─── Data provided ───
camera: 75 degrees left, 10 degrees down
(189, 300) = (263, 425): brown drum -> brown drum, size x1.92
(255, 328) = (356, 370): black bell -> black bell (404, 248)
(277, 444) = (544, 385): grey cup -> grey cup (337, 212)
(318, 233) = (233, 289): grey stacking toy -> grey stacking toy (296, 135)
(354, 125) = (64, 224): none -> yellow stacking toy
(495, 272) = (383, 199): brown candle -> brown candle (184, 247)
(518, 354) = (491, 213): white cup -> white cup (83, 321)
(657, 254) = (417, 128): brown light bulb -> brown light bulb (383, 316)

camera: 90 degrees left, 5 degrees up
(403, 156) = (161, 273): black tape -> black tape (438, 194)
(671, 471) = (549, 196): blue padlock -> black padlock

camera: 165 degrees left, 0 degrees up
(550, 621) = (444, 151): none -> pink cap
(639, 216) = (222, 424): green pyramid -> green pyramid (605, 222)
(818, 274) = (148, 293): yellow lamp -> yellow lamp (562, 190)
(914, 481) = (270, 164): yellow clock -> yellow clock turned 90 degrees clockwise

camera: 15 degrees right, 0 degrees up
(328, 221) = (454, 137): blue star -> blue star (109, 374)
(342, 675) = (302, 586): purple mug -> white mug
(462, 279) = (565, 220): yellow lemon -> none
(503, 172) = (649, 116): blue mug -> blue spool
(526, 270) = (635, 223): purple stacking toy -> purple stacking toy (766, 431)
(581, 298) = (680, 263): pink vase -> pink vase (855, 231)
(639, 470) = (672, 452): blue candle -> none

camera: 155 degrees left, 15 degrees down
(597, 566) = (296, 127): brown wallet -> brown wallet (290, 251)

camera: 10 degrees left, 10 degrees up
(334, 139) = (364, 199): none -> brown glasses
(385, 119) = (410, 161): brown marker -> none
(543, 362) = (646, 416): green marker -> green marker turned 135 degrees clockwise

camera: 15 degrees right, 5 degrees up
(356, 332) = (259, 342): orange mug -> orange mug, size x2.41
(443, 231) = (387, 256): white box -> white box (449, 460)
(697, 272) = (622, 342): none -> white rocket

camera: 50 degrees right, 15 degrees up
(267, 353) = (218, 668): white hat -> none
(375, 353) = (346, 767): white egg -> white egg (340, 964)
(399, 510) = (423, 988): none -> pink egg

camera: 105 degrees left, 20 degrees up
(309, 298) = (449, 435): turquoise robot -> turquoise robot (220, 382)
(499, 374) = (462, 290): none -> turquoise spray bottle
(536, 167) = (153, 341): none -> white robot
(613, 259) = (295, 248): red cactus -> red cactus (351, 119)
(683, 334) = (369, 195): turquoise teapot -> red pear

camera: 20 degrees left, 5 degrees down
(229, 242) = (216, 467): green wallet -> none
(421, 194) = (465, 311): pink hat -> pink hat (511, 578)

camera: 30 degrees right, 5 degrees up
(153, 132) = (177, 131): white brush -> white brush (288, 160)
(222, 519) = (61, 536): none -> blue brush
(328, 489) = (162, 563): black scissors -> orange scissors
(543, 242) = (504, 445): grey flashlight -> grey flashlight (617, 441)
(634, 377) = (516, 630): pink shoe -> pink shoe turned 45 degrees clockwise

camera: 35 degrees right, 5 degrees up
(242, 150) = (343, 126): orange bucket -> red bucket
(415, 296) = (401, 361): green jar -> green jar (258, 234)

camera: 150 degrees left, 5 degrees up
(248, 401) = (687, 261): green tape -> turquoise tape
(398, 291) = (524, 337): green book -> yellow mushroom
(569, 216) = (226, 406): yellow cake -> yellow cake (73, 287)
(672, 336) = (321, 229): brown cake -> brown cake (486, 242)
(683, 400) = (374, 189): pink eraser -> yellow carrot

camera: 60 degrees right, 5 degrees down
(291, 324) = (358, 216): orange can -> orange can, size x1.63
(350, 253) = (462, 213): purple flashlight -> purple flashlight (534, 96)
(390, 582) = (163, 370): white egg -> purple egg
───
# How to complete this task
Using the material above, transcribe exactly the lines from the line with "(399, 510) = (423, 988): none -> pink egg" to the line with "(536, 167) = (153, 341): none -> white robot"; both count, and nothing else goes in.

# Exercise result
(399, 510) = (423, 988): none -> pink egg

camera: 105 degrees left, 20 degrees up
(309, 298) = (449, 435): turquoise robot -> turquoise robot (220, 382)
(499, 374) = (462, 290): none -> turquoise spray bottle
(536, 167) = (153, 341): none -> white robot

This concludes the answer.